Copy out the entries below exactly as they stand, but only from the line containing "camera: 30 degrees right, 5 degrees up" through the line containing "(153, 189) = (36, 429): blue".

··········

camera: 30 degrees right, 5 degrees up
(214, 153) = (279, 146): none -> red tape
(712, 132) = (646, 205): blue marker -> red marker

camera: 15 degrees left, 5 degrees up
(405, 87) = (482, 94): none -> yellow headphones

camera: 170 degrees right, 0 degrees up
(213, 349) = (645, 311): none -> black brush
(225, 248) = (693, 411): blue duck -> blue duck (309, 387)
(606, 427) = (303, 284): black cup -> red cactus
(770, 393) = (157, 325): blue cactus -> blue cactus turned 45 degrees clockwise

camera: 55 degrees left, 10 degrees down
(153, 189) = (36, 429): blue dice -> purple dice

··········

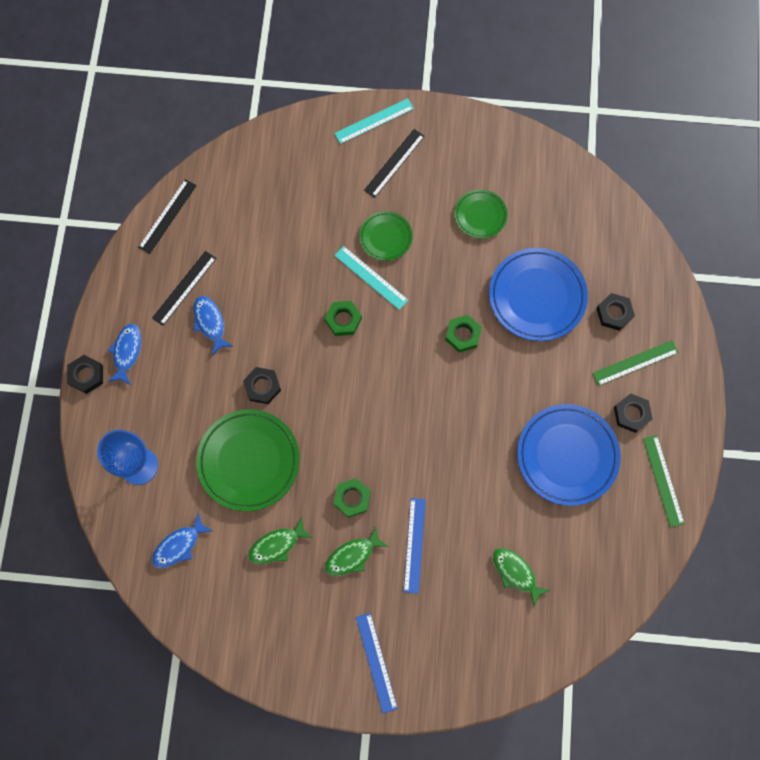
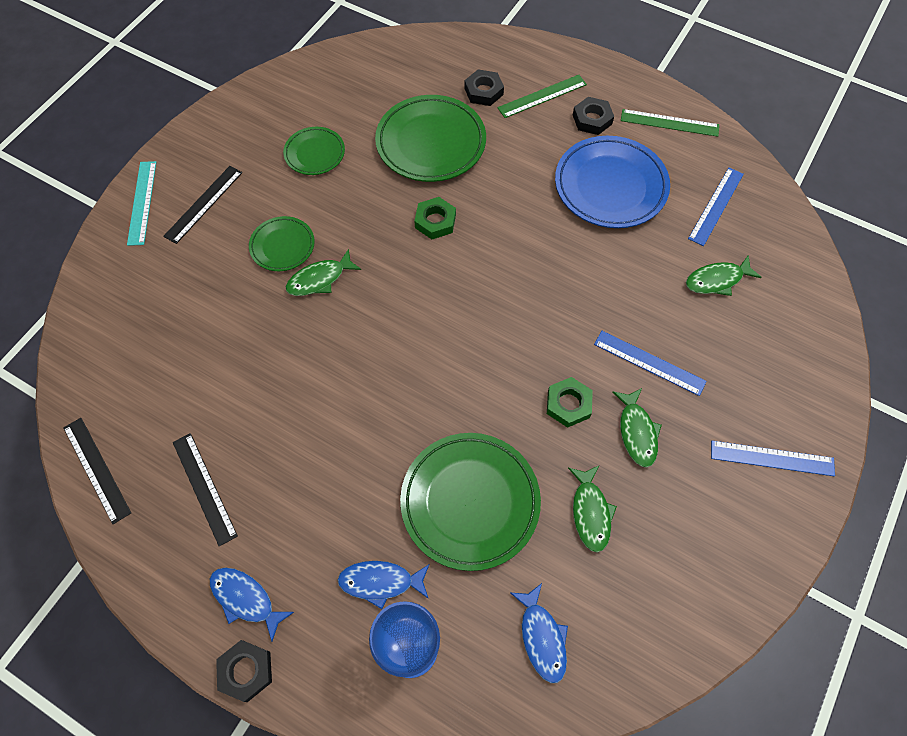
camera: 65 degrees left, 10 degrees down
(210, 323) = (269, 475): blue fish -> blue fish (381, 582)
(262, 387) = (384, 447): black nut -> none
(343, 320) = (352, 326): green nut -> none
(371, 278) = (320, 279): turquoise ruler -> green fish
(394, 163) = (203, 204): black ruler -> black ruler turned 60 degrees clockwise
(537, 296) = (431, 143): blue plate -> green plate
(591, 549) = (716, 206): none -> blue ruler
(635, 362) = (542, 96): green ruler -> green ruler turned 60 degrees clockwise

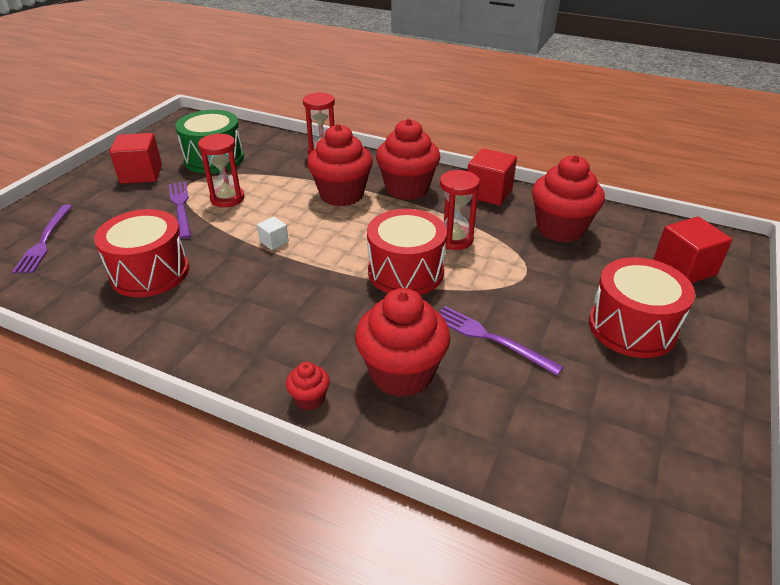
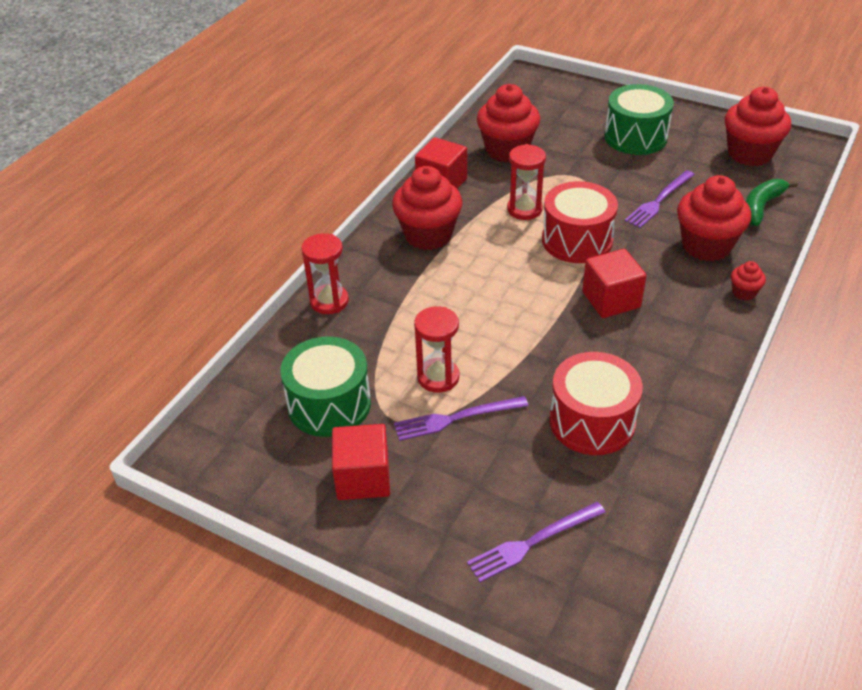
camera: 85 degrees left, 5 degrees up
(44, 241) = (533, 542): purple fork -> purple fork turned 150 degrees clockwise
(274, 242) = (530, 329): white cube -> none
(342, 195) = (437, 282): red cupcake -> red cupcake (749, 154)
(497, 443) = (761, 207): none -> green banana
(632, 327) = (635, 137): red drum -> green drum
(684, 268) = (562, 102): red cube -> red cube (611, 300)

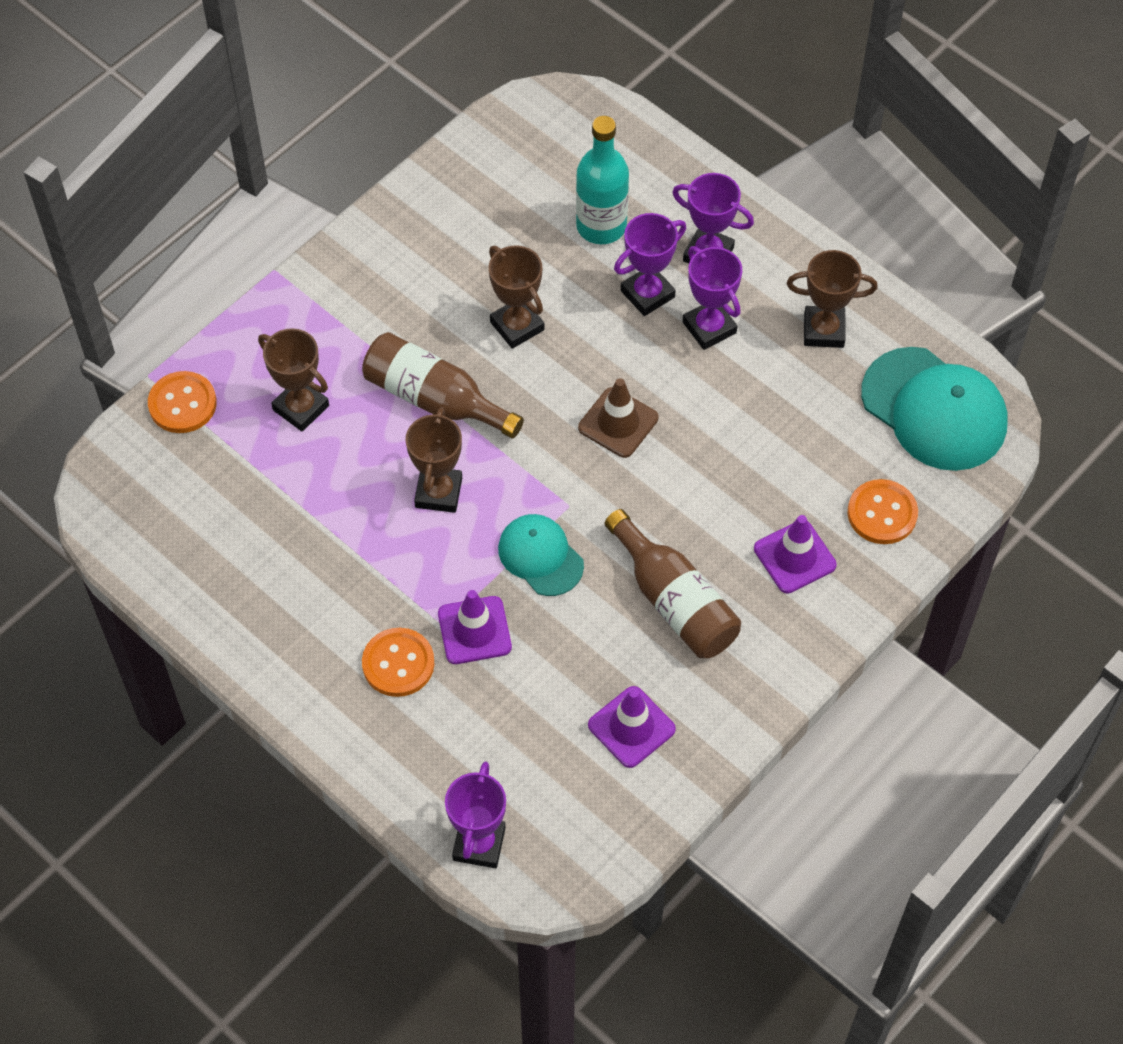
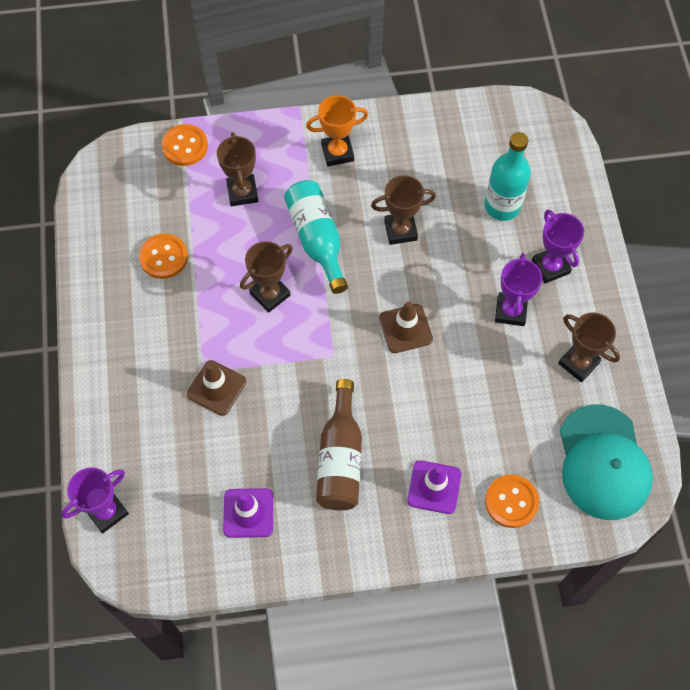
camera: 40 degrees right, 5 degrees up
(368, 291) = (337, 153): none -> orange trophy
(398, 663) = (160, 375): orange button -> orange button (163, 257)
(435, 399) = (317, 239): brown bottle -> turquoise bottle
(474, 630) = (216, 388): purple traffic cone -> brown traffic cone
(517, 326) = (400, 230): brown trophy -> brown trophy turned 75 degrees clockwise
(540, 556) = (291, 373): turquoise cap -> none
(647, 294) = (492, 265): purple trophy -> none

··········

**The answer:**
camera: 30 degrees right, 5 degrees up
(214, 153) = (279, 146): none -> red tape
(712, 132) = (646, 205): blue marker -> red marker

camera: 15 degrees left, 5 degrees up
(405, 87) = (482, 94): none -> yellow headphones

camera: 170 degrees right, 0 degrees up
(213, 349) = (645, 311): none -> black brush
(225, 248) = (693, 411): blue duck -> blue duck (309, 387)
(606, 427) = (303, 284): black cup -> red cactus
(770, 393) = (157, 325): blue cactus -> blue cactus turned 45 degrees clockwise

camera: 55 degrees left, 10 degrees down
(153, 189) = (36, 429): blue dice -> purple dice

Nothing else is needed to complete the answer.